Task description:
Restate each line below word for word, skipping every picture.

START Material shown

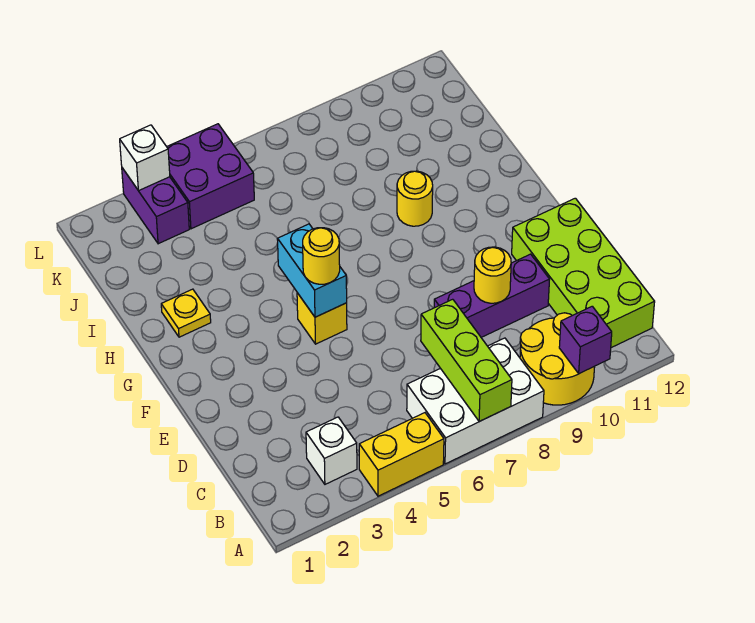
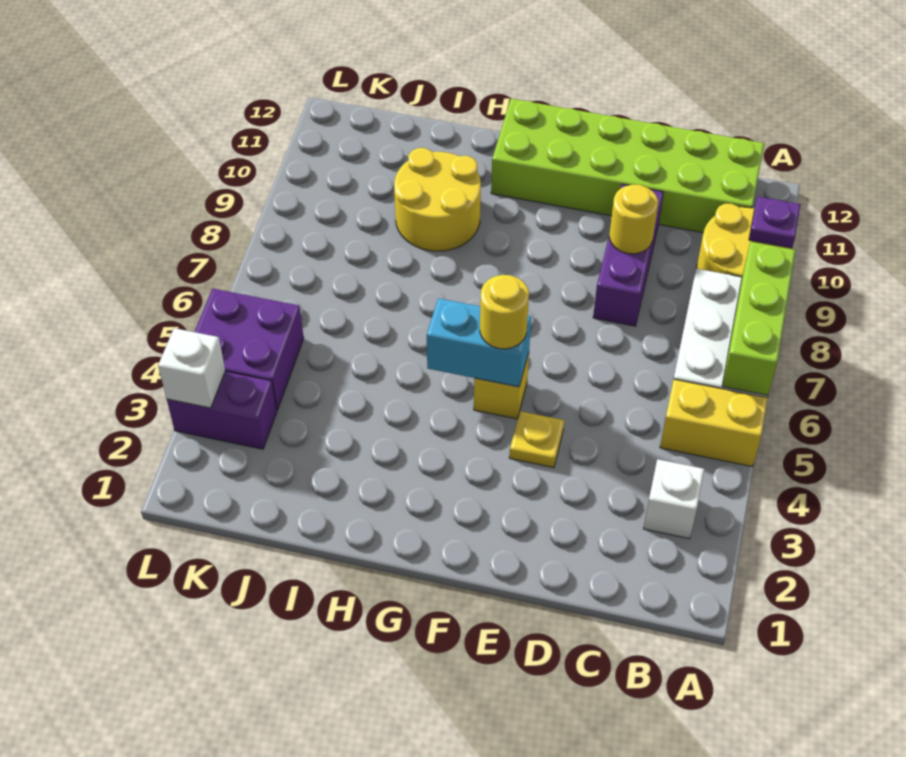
yellow brick A4:A5 level 1 -> yellow brick A5:B5 level 1
lime brick A7:C7 level 2 -> lime brick A6:A8 level 2
purple brick A10 level 2 -> purple plate A10 level 2
lime brick B11:E12 level 1 -> lime brick B11:G12 level 1
yellow plate H2 level 1 -> yellow plate E4 level 1
yellow round brick H9 level 1 -> yellow round brick H9:I10 level 1

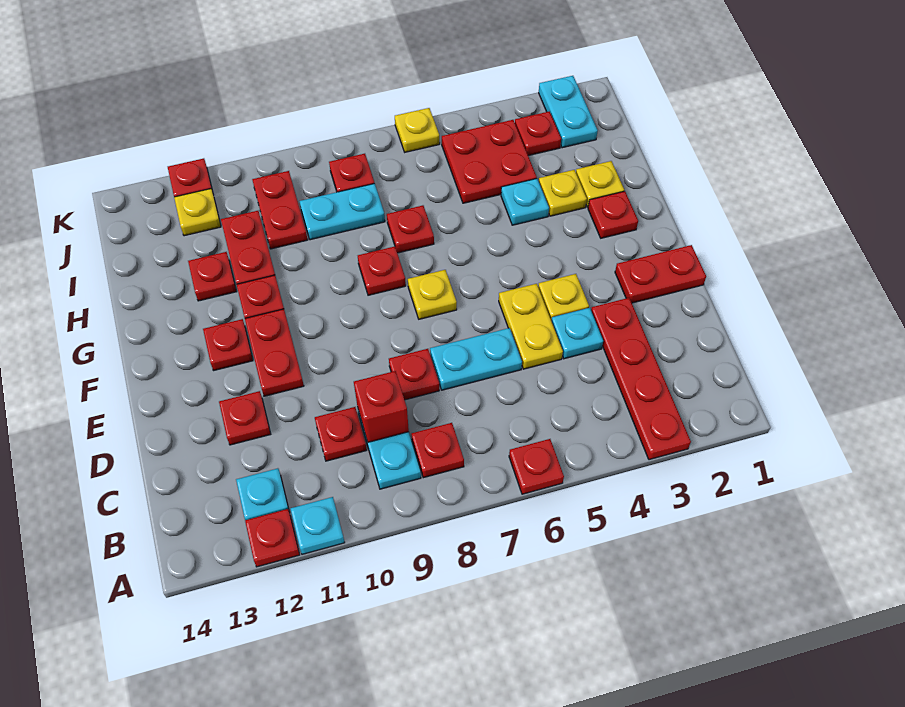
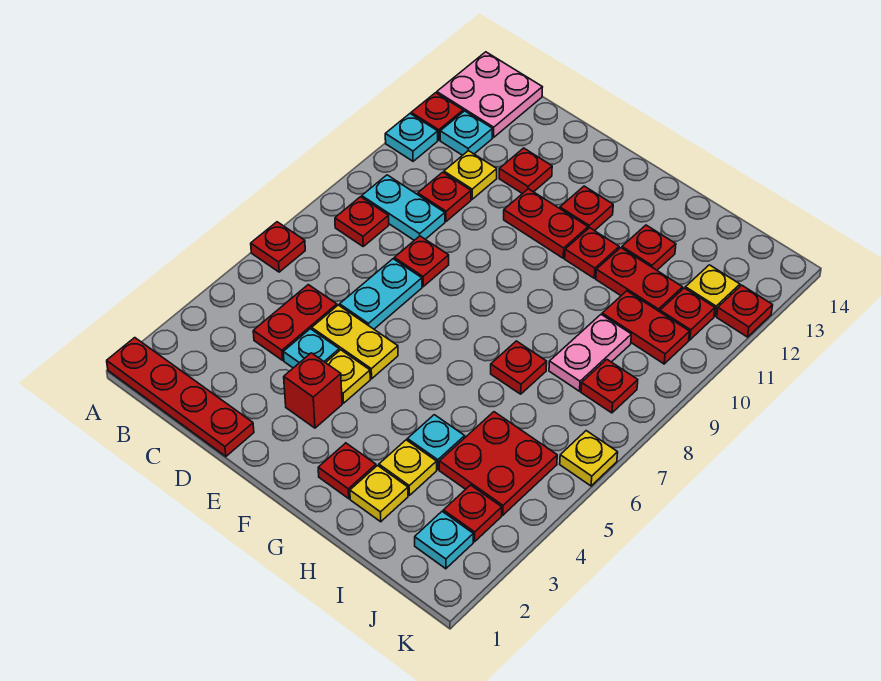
red plate A3:D3 level 1 -> red plate A1:D1 level 1
none -> pink plate A13:B14 level 1
red brick C9 level 2 -> red brick E3 level 1
red plate E1:E2 level 1 -> red plate C4:C5 level 1
yellow plate F7 level 1 -> yellow plate C11 level 1
red plate G8 level 1 -> red plate J11 level 1
cyan plate I8:I9 level 1 -> pink plate I8:I9 level 1
cyan plate J2:K2 level 1 -> cyan plate J2 level 1

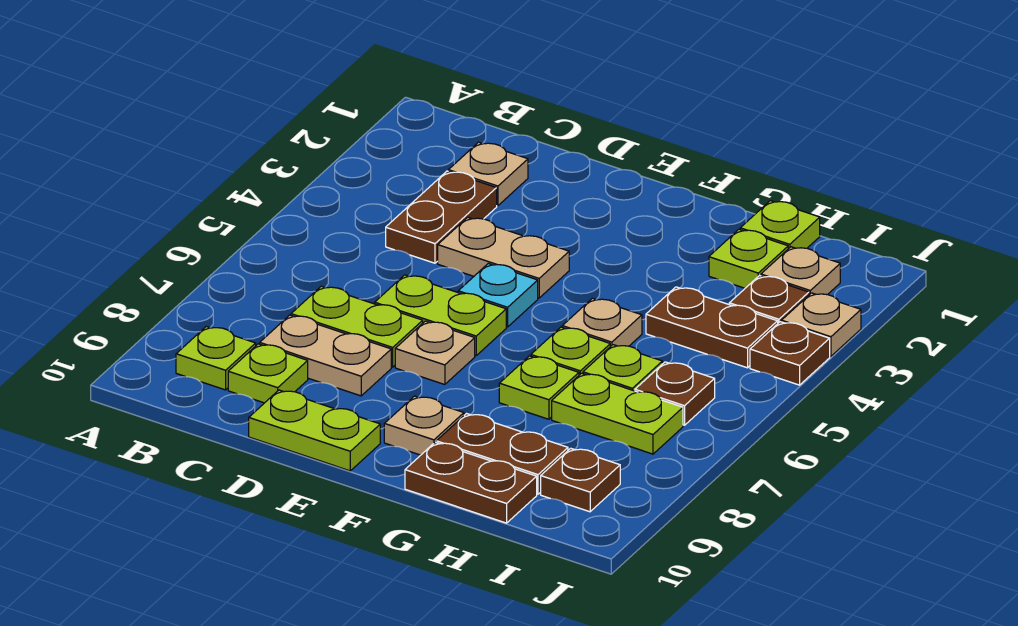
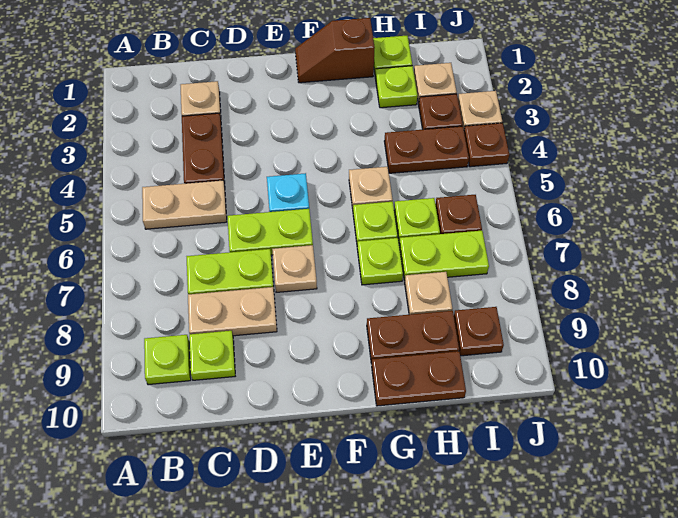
tan plate D4:E4 level 1 -> tan plate B5:C5 level 1
lime plate D10:E10 level 1 -> none
none -> brown slope F1:G1 level 1 top G
tan plate F9 level 1 -> tan plate H8 level 1

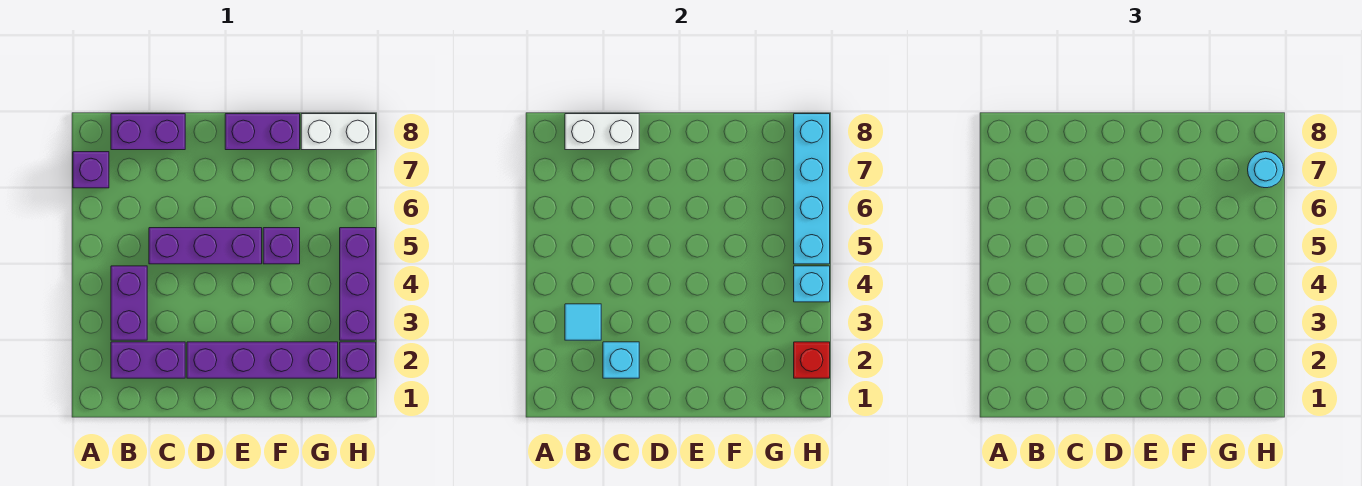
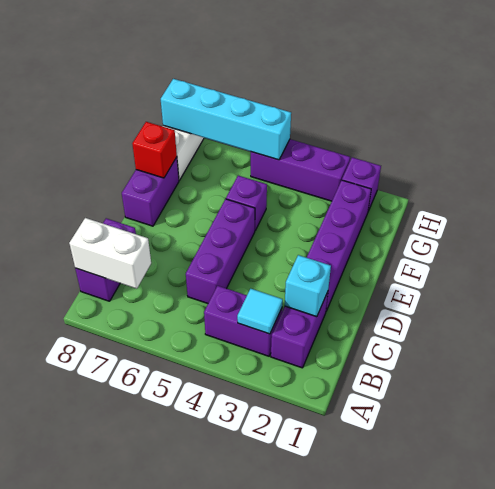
purple brick A7 level 1 -> none
white brick B8:C8 level 2 -> white brick B7:B8 level 2
red brick H2 level 2 -> red brick F8 level 2
cyan brick H4 level 2 -> none
cyan round brick H7 level 3 -> none

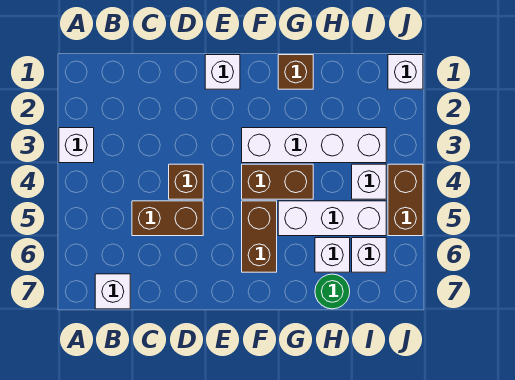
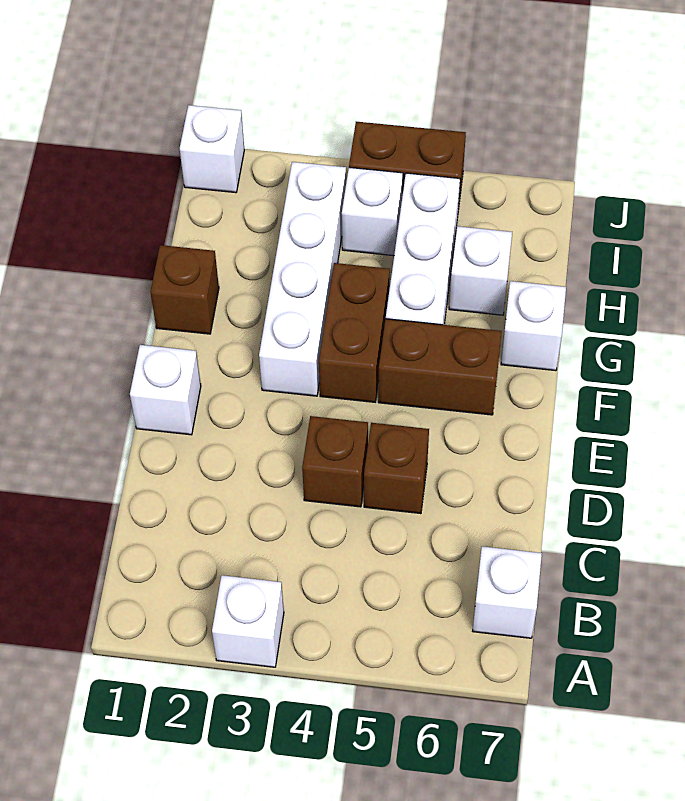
brown brick C5:D5 level 1 -> brown brick D5 level 1
green round brick H7 level 1 -> none
white brick I6 level 1 -> white brick G7 level 1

END Material shown

Exercise answer:
yellow brick A4:A5 level 1 -> yellow brick A5:B5 level 1
lime brick A7:C7 level 2 -> lime brick A6:A8 level 2
purple brick A10 level 2 -> purple plate A10 level 2
lime brick B11:E12 level 1 -> lime brick B11:G12 level 1
yellow plate H2 level 1 -> yellow plate E4 level 1
yellow round brick H9 level 1 -> yellow round brick H9:I10 level 1

red plate A3:D3 level 1 -> red plate A1:D1 level 1
none -> pink plate A13:B14 level 1
red brick C9 level 2 -> red brick E3 level 1
red plate E1:E2 level 1 -> red plate C4:C5 level 1
yellow plate F7 level 1 -> yellow plate C11 level 1
red plate G8 level 1 -> red plate J11 level 1
cyan plate I8:I9 level 1 -> pink plate I8:I9 level 1
cyan plate J2:K2 level 1 -> cyan plate J2 level 1

tan plate D4:E4 level 1 -> tan plate B5:C5 level 1
lime plate D10:E10 level 1 -> none
none -> brown slope F1:G1 level 1 top G
tan plate F9 level 1 -> tan plate H8 level 1

purple brick A7 level 1 -> none
white brick B8:C8 level 2 -> white brick B7:B8 level 2
red brick H2 level 2 -> red brick F8 level 2
cyan brick H4 level 2 -> none
cyan round brick H7 level 3 -> none

brown brick C5:D5 level 1 -> brown brick D5 level 1
green round brick H7 level 1 -> none
white brick I6 level 1 -> white brick G7 level 1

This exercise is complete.